## Work required
Copy every line of text in the items below exactly, leaving out the pictures.

## Supplied data
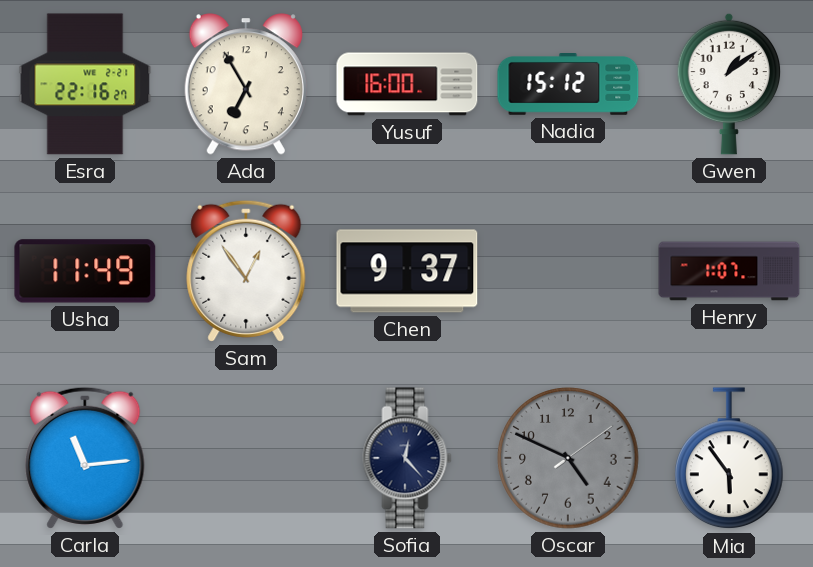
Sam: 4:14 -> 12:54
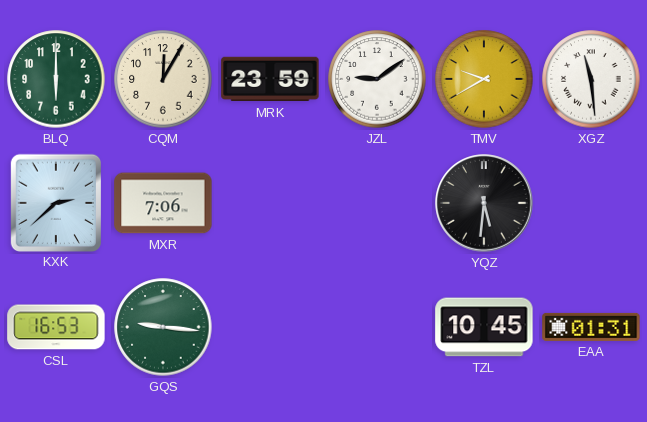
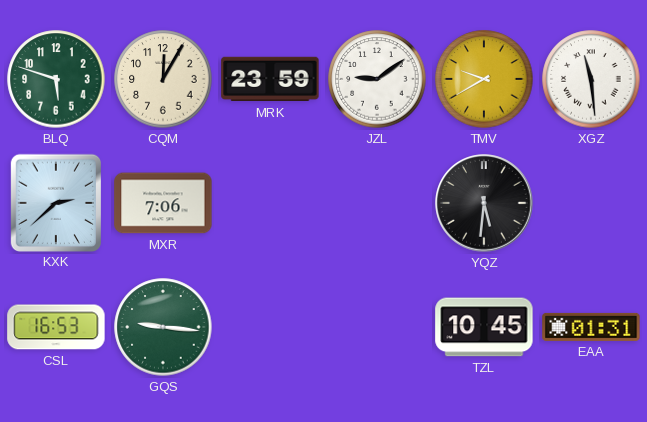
BLQ: 6:00 -> 5:48
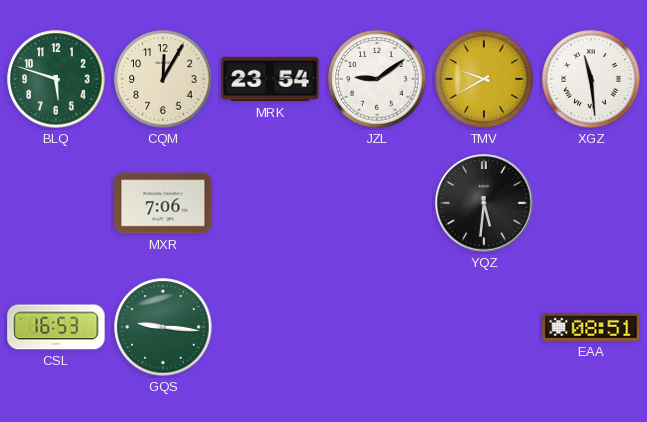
MRK: 23:59 -> 23:54
KXK: 2:38 -> none
TZL: 10:45 -> none
EAA: 01:31 -> 08:51
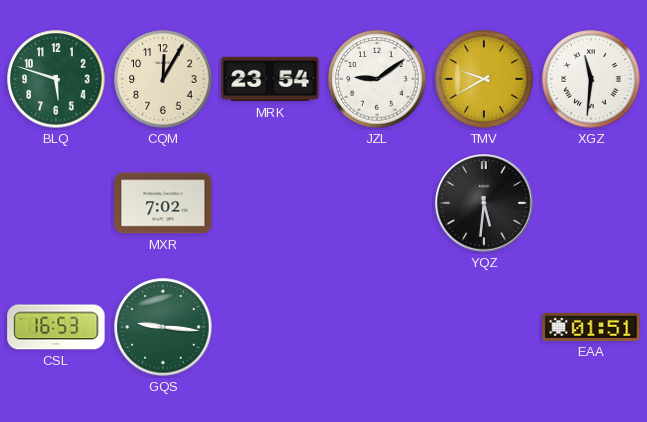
XGZ: 11:29 -> 11:31
MXR: 7:06 -> 7:02
EAA: 08:51 -> 01:51
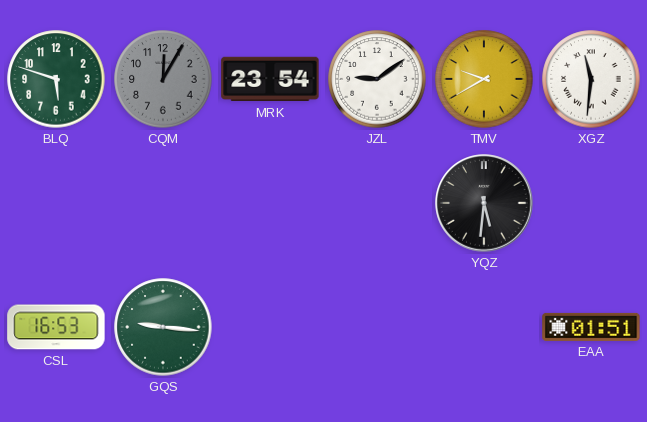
CQM dial: cream -> grey
MXR: 7:02 -> none
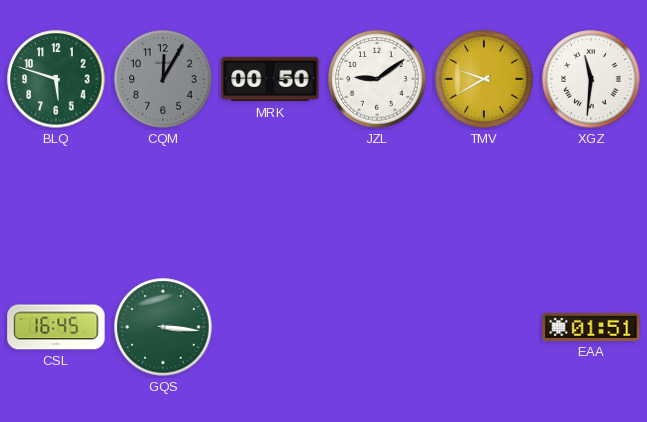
MRK: 23:54 -> 00:50
YQZ: 5:31 -> none
CSL: 16:53 -> 16:45
GQS: 9:16 -> 3:16
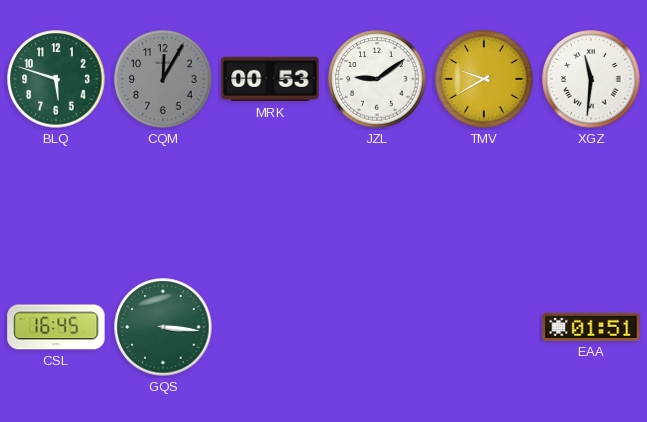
MRK: 00:50 -> 00:53
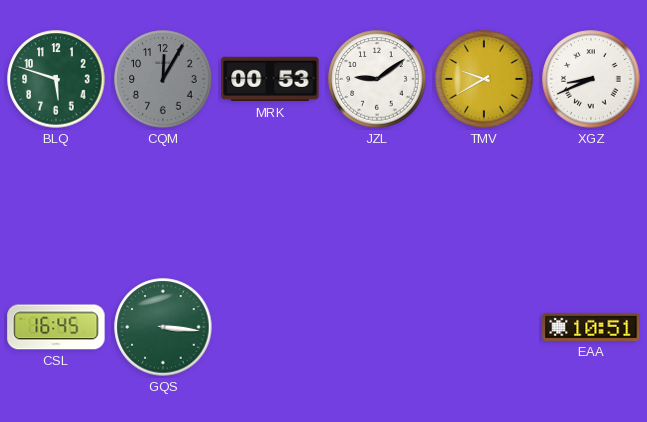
XGZ: 11:31 -> 8:41
EAA: 01:51 -> 10:51
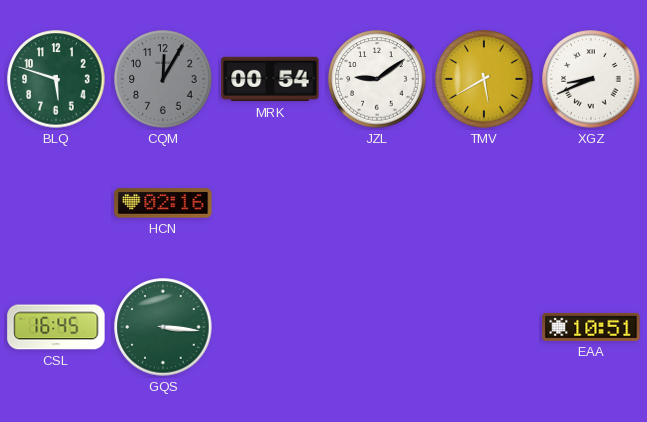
MRK: 00:53 -> 00:54
TMV: 9:40 -> 5:40
HCN: none -> 02:16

## Reply
Sam: 4:14 -> 12:54
BLQ: 6:00 -> 5:48
MRK: 23:59 -> 23:54
KXK: 2:38 -> none
TZL: 10:45 -> none
EAA: 01:31 -> 08:51
XGZ: 11:29 -> 11:31
MXR: 7:06 -> 7:02
EAA: 08:51 -> 01:51
CQM dial: cream -> grey
MXR: 7:02 -> none
MRK: 23:54 -> 00:50
YQZ: 5:31 -> none
CSL: 16:53 -> 16:45
GQS: 9:16 -> 3:16
MRK: 00:50 -> 00:53
XGZ: 11:31 -> 8:41
EAA: 01:51 -> 10:51
MRK: 00:53 -> 00:54
TMV: 9:40 -> 5:40
HCN: none -> 02:16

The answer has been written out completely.